:: Recorded data
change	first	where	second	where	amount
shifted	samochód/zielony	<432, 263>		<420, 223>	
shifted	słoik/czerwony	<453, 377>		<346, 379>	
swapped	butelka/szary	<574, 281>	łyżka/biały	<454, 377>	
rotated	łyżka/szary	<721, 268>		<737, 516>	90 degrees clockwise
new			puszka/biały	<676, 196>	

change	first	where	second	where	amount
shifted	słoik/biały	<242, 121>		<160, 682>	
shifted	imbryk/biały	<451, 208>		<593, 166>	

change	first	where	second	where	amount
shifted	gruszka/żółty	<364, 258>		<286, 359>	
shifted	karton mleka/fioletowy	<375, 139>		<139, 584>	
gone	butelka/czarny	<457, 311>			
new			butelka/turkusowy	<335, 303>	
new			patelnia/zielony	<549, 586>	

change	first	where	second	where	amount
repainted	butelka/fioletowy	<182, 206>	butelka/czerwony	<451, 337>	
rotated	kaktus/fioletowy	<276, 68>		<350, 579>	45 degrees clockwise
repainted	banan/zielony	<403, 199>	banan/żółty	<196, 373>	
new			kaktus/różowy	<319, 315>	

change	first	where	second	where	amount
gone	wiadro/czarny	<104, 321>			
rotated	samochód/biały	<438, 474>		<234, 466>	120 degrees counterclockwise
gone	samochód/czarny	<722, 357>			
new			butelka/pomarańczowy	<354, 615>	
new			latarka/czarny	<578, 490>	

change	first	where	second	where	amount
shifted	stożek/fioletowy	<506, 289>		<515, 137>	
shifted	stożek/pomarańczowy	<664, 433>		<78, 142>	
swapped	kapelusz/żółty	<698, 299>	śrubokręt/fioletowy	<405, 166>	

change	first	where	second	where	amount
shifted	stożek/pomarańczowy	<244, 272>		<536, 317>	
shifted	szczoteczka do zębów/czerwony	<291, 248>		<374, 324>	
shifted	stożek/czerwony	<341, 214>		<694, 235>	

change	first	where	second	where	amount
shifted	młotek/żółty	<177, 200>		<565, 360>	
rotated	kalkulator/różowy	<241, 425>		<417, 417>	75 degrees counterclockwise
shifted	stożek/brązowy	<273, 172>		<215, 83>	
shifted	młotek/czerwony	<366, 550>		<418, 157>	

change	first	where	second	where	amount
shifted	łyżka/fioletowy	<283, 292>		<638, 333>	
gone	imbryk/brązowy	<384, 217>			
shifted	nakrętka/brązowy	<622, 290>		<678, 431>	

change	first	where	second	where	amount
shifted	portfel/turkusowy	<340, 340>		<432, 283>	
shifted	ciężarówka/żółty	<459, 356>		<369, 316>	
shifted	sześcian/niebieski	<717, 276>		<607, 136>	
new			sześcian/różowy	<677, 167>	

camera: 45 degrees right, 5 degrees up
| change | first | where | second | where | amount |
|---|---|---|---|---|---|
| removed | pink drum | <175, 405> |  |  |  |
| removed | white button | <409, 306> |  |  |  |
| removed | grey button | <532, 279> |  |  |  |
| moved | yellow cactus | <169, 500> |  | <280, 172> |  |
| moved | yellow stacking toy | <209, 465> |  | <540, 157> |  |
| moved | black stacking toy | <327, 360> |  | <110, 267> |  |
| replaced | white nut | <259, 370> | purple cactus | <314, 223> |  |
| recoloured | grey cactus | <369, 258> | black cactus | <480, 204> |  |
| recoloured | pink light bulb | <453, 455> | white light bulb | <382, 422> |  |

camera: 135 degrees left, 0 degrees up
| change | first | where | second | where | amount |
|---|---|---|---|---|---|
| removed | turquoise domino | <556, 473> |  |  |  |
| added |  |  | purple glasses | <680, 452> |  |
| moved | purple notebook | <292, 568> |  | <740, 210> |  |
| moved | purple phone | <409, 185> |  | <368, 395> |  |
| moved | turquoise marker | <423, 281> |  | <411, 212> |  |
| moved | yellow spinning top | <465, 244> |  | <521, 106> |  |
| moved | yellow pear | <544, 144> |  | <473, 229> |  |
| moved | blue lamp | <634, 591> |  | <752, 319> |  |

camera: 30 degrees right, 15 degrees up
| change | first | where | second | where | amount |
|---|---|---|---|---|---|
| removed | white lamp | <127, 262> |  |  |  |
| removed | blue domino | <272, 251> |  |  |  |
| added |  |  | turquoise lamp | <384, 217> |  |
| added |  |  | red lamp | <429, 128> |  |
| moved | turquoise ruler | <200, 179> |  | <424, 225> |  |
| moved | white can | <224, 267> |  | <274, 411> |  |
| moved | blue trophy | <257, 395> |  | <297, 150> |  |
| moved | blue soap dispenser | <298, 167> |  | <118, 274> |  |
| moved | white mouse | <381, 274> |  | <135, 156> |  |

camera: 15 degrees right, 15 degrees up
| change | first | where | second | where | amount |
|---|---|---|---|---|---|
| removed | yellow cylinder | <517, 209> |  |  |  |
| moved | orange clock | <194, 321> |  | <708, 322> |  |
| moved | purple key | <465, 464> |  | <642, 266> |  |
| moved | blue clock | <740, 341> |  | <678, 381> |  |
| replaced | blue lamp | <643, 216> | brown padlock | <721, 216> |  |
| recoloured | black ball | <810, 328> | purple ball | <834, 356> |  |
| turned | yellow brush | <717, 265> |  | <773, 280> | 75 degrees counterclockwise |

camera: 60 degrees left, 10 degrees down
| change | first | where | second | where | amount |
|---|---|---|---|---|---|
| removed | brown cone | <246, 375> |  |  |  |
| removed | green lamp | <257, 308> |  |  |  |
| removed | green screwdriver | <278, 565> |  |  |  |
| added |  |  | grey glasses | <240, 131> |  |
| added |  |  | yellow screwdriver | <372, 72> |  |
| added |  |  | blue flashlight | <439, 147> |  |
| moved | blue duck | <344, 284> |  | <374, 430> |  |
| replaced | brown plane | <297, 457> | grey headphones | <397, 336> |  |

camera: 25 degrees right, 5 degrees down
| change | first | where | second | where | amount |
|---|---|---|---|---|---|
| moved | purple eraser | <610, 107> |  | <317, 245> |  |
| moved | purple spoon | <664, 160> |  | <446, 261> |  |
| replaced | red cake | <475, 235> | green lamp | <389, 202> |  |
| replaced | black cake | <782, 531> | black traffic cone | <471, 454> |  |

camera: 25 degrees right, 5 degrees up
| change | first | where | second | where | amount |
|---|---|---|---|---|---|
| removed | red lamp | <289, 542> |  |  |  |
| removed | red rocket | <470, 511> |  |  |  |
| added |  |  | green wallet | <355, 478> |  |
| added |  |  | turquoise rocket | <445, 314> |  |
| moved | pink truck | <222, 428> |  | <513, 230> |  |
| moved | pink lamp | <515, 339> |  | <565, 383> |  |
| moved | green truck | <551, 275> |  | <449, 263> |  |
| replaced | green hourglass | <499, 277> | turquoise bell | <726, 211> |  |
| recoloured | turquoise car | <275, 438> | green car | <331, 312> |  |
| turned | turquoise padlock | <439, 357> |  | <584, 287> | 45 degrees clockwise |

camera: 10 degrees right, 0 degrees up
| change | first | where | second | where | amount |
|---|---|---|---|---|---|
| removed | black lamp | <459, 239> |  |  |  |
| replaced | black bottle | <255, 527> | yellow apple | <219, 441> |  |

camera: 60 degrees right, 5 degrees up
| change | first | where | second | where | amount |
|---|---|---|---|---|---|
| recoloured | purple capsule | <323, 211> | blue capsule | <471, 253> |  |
::::
§ **Aim of the task**
Would you retype exactly the lines above, from the line with "replaced | white" to the line with "recoloured | grey", with both end lines kept and nothing more?

§ **Finished task**
| replaced | white nut | <259, 370> | purple cactus | <314, 223> |  |
| recoloured | grey cactus | <369, 258> | black cactus | <480, 204> |  |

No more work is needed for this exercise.